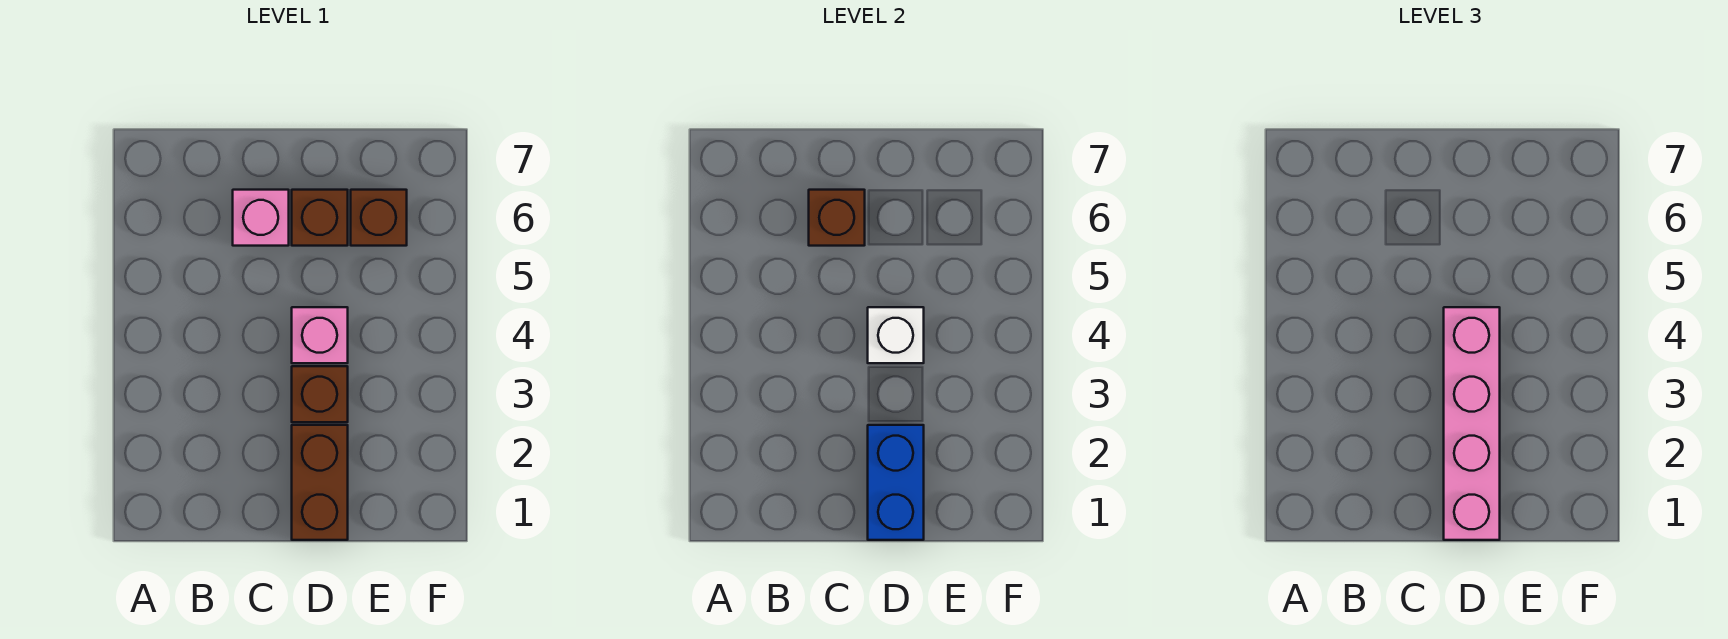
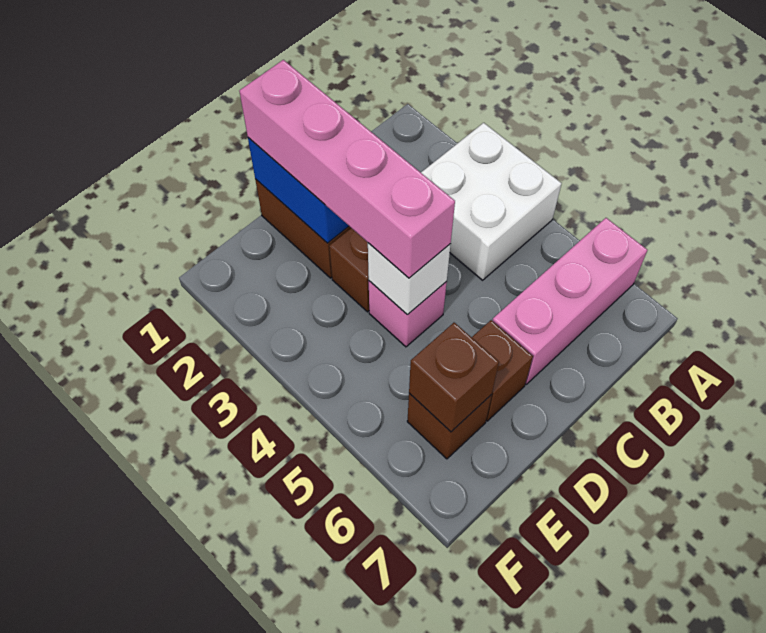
none -> white brick A3:B4 level 1
pink brick C6 level 1 -> pink brick A6:C6 level 1
brown brick C6 level 2 -> brown brick E6 level 2

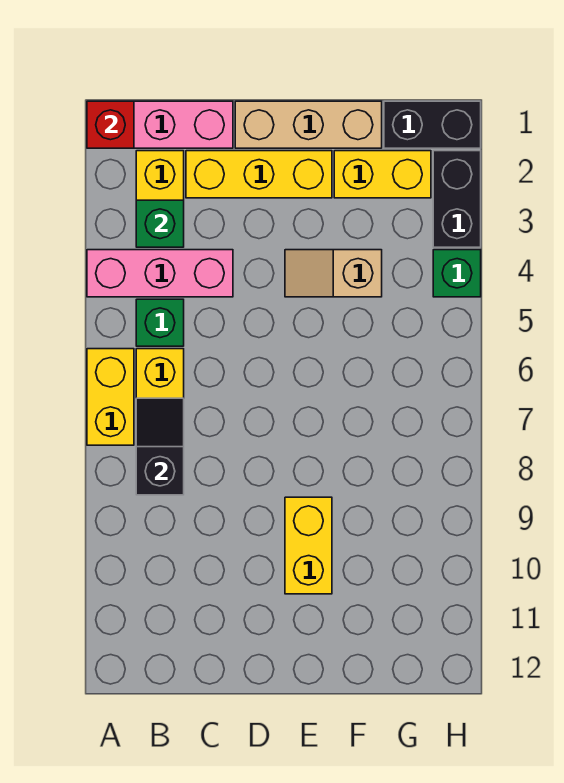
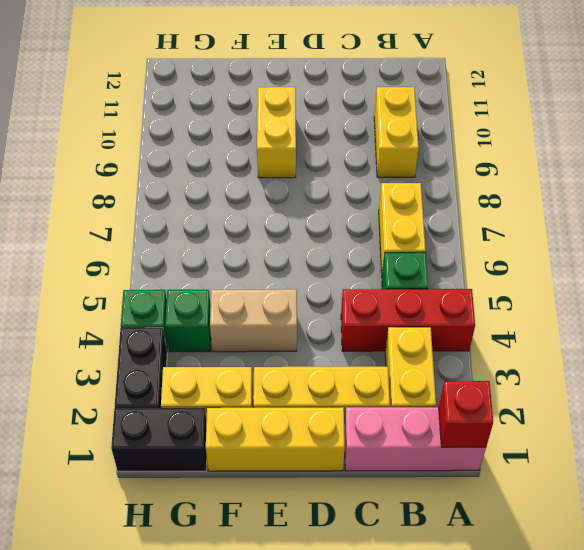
pink brick A4:C4 level 1 -> red brick A4:C4 level 1
yellow brick A6:A7 level 1 -> yellow brick B9:B10 level 1
green brick B3 level 2 -> green brick G4 level 1
black slope B7:B8 level 2 top 8 -> none
tan brick D1:F1 level 1 -> yellow brick D1:F1 level 1
tan slope E4:F4 level 1 top F -> tan brick E4:F4 level 1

----

- _Work instructions_: Would you set down the records exactly, with no pictures included?

- _Completed exercise_:
none -> white brick A3:B4 level 1
pink brick C6 level 1 -> pink brick A6:C6 level 1
brown brick C6 level 2 -> brown brick E6 level 2

pink brick A4:C4 level 1 -> red brick A4:C4 level 1
yellow brick A6:A7 level 1 -> yellow brick B9:B10 level 1
green brick B3 level 2 -> green brick G4 level 1
black slope B7:B8 level 2 top 8 -> none
tan brick D1:F1 level 1 -> yellow brick D1:F1 level 1
tan slope E4:F4 level 1 top F -> tan brick E4:F4 level 1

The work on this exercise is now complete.